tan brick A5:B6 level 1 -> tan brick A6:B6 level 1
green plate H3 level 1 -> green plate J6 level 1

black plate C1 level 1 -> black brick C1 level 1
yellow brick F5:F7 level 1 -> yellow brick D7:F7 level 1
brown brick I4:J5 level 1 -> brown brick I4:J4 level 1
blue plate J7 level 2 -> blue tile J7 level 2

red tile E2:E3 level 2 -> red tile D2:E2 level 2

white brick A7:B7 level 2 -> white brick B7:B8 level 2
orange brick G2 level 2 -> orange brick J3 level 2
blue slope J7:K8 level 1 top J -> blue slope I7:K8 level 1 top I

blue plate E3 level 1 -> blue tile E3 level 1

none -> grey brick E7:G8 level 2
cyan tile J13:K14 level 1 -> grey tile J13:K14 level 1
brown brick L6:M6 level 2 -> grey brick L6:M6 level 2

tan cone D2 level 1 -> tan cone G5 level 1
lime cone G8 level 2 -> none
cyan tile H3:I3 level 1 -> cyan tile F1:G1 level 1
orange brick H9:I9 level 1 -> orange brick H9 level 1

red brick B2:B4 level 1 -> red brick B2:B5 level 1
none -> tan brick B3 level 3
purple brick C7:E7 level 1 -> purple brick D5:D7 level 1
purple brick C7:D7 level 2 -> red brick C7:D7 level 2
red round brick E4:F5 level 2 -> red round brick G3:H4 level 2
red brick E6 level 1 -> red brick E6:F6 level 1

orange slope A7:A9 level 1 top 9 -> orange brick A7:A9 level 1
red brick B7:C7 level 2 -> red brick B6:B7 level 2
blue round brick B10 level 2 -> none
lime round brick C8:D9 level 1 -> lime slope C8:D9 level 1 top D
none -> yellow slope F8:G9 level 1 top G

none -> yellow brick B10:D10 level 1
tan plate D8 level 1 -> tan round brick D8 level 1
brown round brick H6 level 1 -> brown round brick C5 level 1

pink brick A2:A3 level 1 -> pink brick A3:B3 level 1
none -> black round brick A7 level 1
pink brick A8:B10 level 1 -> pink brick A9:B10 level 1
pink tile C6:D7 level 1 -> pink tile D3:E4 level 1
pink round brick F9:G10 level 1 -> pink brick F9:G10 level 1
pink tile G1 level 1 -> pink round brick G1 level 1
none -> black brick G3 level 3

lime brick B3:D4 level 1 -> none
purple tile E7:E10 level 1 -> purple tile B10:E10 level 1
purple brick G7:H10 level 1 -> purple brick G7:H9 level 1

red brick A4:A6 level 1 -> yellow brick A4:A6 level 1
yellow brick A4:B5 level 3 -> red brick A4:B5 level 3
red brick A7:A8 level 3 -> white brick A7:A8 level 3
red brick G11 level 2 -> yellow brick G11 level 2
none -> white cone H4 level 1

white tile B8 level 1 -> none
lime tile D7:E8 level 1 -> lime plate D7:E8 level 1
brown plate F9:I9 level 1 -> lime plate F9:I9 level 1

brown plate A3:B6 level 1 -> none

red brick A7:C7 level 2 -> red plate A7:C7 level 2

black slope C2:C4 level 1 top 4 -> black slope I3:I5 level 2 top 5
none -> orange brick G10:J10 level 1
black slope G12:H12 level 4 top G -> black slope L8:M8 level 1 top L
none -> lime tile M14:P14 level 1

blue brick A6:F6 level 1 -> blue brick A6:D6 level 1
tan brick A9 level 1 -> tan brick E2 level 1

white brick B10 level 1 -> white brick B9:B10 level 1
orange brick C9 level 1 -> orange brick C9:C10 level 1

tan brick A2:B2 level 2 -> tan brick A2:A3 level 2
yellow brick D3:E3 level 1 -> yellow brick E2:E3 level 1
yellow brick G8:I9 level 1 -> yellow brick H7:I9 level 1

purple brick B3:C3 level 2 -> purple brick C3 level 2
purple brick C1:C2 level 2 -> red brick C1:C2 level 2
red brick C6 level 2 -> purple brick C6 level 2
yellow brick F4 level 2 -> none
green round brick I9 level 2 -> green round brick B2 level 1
-*-
#### WORK REQUIRED:
Once you have located every line with the word "white" in the material above, list those lines.

#### ANSWER BOX:
white brick A7:B7 level 2 -> white brick B7:B8 level 2
red brick A7:A8 level 3 -> white brick A7:A8 level 3
none -> white cone H4 level 1
white tile B8 level 1 -> none
white brick B10 level 1 -> white brick B9:B10 level 1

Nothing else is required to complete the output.